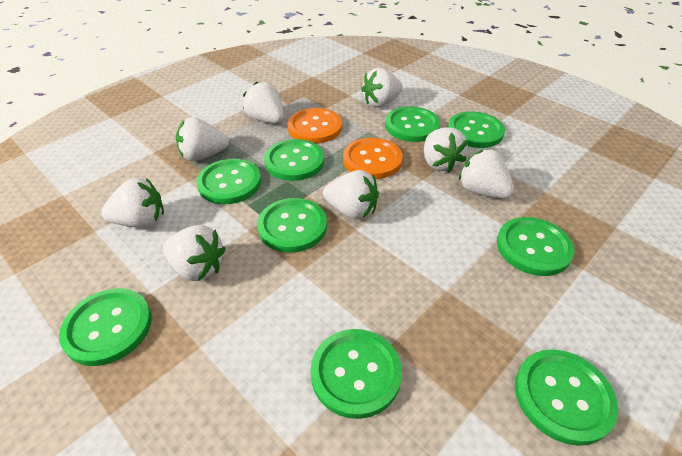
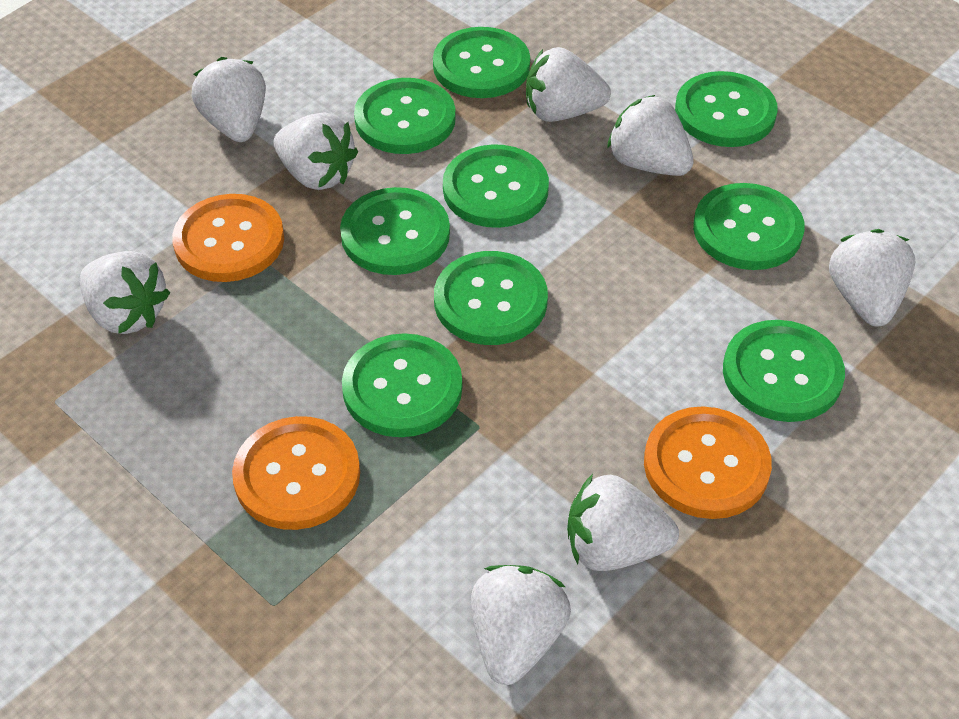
orange button: 2 -> 3

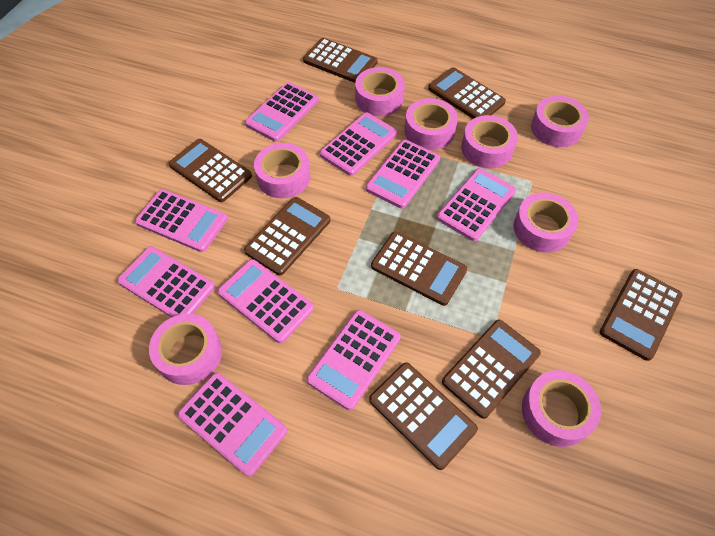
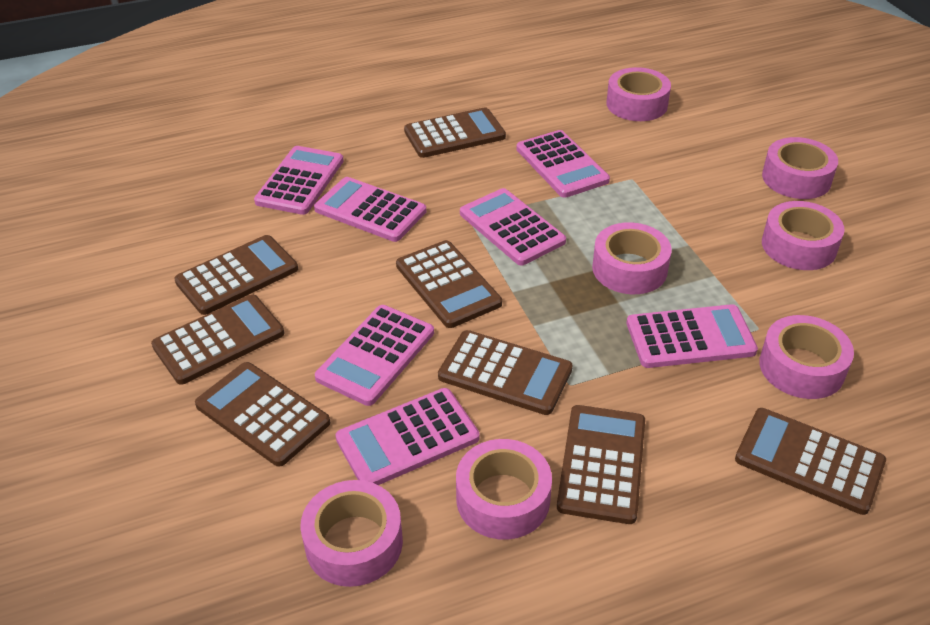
pink calculator: 9 -> 7
pink tape: 8 -> 7

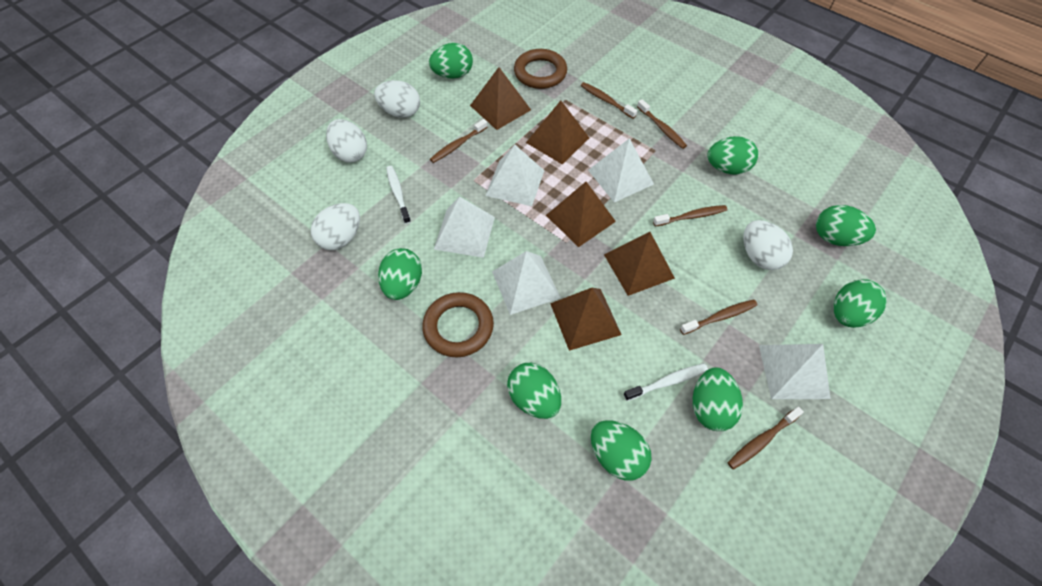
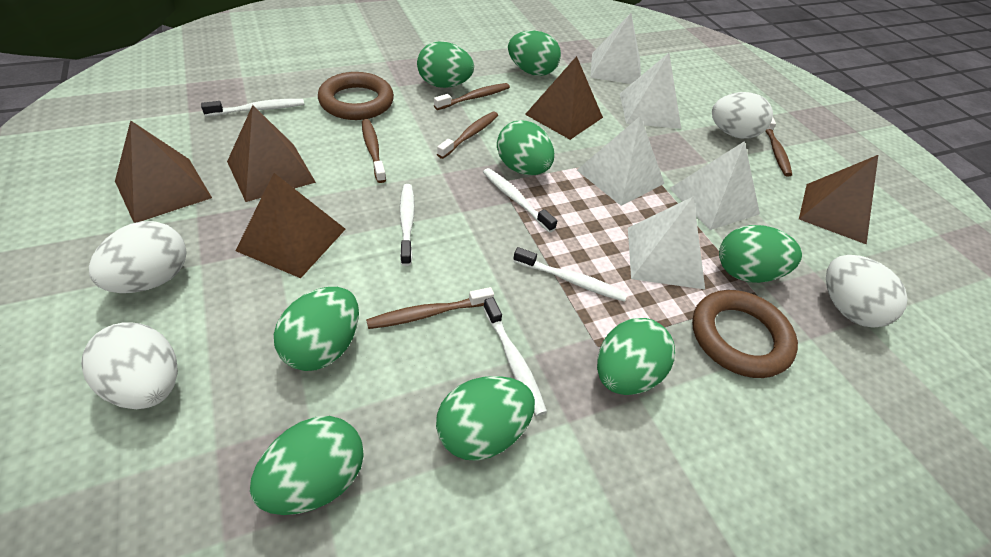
brown toothbrush: 6 -> 5
white toothbrush: 2 -> 5

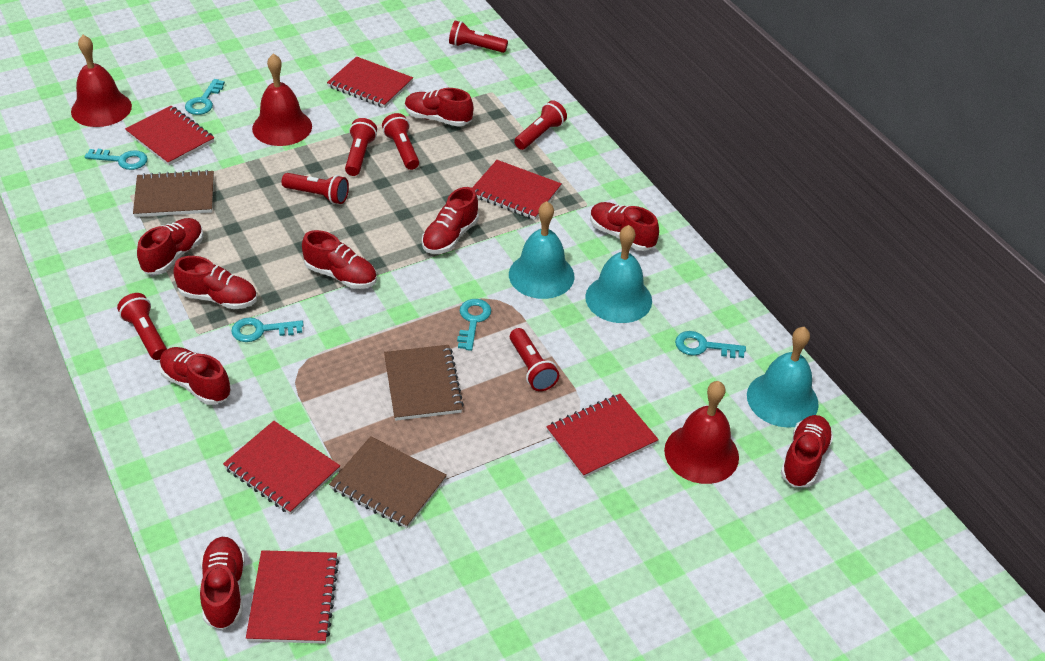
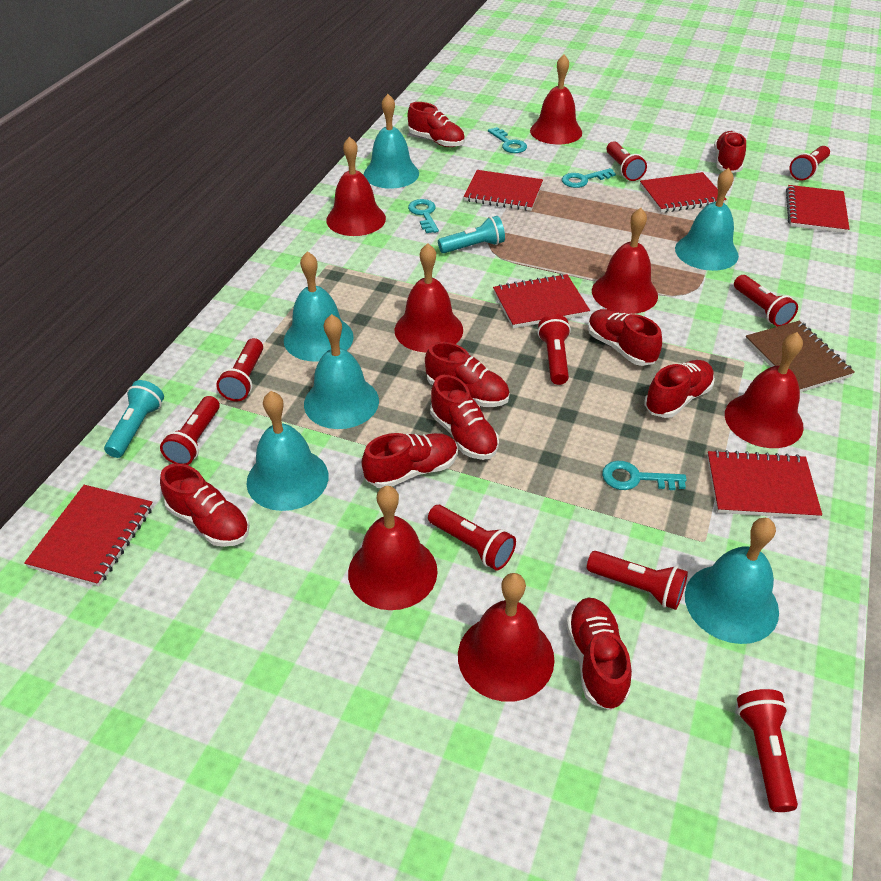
brown notebook: 3 -> 1
red bell: 3 -> 7
red flashlight: 7 -> 9
turquoise bell: 3 -> 6
turquoise flashlight: 0 -> 2
turquoise key: 5 -> 4

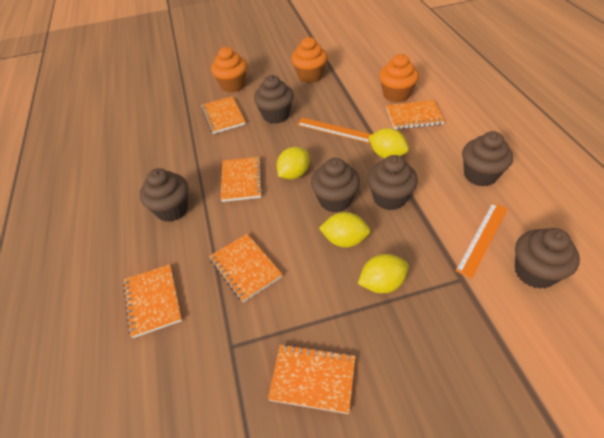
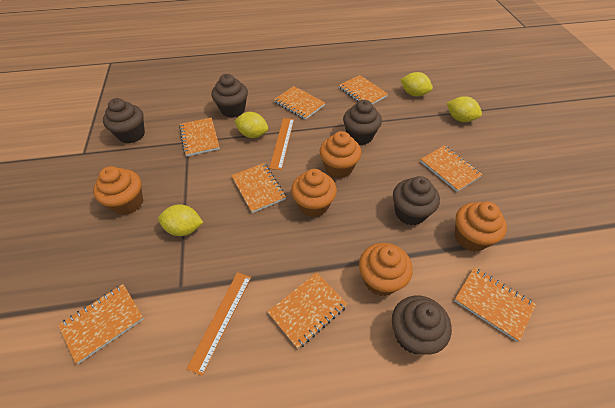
brown cupcake: 6 -> 5
orange cupcake: 3 -> 5
orange notebook: 6 -> 8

════

→ Description of the task
Of the lines in the data, report each one containing the string "notebook".

→ Answer section
brown notebook: 3 -> 1
orange notebook: 6 -> 8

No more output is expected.